Written request – Copy each line of the records below that contains the word "Find". Uppercase and lowercase count as different.
** BEGIN **
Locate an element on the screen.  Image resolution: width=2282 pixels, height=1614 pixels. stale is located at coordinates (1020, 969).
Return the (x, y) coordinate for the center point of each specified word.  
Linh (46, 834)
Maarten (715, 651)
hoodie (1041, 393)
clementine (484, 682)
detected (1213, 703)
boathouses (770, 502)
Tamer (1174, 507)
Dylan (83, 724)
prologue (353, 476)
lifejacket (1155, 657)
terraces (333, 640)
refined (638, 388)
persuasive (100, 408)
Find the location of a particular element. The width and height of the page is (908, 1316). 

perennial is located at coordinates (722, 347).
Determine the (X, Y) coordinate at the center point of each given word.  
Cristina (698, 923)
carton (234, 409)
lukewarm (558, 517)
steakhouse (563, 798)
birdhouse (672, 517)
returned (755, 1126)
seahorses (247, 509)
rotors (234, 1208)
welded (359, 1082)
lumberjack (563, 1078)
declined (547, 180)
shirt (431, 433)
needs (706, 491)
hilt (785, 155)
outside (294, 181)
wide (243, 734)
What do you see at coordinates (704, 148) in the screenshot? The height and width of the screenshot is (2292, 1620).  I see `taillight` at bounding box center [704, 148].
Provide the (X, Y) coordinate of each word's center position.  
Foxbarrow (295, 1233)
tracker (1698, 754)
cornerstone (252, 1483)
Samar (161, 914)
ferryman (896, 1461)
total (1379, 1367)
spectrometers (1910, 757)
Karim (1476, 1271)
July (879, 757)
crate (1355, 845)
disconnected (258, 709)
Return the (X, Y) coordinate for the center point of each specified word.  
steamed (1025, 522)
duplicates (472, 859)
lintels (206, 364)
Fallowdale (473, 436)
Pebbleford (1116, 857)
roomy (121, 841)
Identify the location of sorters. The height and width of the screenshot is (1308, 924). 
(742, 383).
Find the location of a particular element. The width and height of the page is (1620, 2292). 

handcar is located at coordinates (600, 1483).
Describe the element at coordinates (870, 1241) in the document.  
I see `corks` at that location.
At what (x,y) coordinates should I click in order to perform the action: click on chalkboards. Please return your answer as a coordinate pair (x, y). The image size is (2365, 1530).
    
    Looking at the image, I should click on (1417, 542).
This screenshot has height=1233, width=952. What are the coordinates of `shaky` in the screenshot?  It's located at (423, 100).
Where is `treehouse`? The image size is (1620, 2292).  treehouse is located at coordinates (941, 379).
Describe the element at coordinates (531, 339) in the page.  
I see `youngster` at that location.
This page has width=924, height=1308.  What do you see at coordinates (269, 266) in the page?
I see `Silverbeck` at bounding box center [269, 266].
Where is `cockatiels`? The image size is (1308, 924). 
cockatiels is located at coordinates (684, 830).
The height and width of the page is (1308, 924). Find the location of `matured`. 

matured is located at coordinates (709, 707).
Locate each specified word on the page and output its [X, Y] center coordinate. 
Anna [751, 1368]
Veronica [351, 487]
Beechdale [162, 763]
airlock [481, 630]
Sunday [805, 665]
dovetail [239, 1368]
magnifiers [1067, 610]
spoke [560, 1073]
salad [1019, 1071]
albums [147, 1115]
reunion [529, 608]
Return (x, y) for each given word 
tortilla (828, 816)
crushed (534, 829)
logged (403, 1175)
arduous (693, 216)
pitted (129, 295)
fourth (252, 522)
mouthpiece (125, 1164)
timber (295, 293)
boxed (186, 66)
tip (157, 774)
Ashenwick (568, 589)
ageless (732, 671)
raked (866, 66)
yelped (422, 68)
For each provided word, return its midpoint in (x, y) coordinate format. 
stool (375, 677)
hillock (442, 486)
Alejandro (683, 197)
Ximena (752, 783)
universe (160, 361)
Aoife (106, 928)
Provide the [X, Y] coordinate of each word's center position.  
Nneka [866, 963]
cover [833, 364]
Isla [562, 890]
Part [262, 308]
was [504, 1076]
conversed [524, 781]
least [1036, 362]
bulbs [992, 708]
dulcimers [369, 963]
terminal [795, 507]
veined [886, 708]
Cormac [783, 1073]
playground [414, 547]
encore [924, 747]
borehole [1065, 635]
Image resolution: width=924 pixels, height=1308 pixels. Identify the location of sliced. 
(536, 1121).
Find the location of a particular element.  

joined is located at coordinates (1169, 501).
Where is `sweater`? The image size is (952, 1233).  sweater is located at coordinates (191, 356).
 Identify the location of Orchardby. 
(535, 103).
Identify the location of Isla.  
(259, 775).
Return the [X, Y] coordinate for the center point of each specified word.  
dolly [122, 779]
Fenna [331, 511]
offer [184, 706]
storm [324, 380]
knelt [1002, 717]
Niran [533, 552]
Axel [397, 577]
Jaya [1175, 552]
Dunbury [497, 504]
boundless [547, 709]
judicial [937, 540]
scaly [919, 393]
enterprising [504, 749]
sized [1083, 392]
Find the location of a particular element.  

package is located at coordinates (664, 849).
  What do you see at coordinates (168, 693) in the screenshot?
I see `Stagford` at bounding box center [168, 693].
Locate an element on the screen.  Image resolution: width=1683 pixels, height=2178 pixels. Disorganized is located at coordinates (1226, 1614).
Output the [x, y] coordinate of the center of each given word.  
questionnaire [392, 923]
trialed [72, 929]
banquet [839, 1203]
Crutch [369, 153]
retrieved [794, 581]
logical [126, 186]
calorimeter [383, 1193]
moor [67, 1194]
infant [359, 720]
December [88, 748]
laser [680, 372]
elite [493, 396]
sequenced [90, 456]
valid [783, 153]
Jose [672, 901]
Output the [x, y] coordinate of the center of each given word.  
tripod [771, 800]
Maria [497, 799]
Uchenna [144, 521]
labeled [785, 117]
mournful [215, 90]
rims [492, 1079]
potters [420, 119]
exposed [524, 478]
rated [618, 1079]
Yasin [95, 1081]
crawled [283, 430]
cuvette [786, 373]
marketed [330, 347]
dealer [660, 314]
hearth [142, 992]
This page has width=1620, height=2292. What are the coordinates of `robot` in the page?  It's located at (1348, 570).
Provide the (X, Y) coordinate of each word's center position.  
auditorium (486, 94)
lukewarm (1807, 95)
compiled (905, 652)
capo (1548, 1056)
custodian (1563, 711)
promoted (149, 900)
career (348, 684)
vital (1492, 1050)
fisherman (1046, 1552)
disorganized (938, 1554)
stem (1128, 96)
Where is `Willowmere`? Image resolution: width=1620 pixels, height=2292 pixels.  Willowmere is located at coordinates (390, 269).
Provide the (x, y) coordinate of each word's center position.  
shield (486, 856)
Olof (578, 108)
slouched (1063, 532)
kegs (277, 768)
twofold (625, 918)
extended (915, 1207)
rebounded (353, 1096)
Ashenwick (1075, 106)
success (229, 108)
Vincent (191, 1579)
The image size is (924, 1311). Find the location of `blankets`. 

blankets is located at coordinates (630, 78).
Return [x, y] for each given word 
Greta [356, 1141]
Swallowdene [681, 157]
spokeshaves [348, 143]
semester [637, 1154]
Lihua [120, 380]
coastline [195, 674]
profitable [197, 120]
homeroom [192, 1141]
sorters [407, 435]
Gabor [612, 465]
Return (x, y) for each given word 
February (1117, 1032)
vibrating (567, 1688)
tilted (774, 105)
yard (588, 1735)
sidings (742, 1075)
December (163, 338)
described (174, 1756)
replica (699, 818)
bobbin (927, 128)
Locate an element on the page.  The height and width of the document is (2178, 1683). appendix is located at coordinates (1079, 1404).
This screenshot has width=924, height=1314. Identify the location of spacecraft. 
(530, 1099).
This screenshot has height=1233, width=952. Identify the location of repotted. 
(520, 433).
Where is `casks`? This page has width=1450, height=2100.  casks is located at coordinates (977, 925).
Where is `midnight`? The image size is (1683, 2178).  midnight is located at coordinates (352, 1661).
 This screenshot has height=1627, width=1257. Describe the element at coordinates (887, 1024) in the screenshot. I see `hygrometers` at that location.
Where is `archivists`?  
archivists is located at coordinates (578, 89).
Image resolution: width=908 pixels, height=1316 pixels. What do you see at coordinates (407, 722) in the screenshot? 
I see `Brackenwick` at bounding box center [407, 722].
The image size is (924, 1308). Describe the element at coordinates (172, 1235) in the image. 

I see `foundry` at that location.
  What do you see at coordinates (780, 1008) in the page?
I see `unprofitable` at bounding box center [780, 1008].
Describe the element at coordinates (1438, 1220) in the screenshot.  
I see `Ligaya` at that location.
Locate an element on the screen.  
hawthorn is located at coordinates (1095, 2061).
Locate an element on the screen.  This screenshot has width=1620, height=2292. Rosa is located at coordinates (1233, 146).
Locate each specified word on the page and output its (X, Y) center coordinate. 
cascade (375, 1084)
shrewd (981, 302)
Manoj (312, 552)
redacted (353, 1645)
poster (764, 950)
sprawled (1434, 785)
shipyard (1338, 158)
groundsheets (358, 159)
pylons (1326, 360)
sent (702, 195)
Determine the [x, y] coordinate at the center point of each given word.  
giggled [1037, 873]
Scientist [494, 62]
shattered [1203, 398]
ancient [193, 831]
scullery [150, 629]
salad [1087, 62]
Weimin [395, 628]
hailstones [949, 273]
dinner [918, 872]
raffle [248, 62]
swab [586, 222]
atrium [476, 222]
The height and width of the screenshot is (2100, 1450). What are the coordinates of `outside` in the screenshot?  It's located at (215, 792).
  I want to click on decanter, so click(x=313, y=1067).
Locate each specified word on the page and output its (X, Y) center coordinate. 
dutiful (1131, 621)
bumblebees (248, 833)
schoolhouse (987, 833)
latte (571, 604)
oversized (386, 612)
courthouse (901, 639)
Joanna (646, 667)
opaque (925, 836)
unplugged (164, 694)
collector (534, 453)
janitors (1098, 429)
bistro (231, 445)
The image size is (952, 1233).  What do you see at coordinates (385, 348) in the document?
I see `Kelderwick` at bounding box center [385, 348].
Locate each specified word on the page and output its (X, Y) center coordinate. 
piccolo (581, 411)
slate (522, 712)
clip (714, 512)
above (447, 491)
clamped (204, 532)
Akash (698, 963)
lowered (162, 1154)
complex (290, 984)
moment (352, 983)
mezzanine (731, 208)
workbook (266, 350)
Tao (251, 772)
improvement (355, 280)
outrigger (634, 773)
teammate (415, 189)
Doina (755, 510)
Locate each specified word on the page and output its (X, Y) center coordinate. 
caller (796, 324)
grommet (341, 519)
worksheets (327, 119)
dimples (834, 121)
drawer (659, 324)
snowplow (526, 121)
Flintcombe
** END **
Correct answer –
Find the location of a particular element. The width and height of the page is (908, 1316). 
Find the location of a particular element. The width and height of the page is (1620, 2292). 
The height and width of the page is (1308, 924). Find the location of `matured`. 
Find the location of a particular element.  
Find the location of a particular element.  
The image size is (924, 1311). Find the location of `blankets`. 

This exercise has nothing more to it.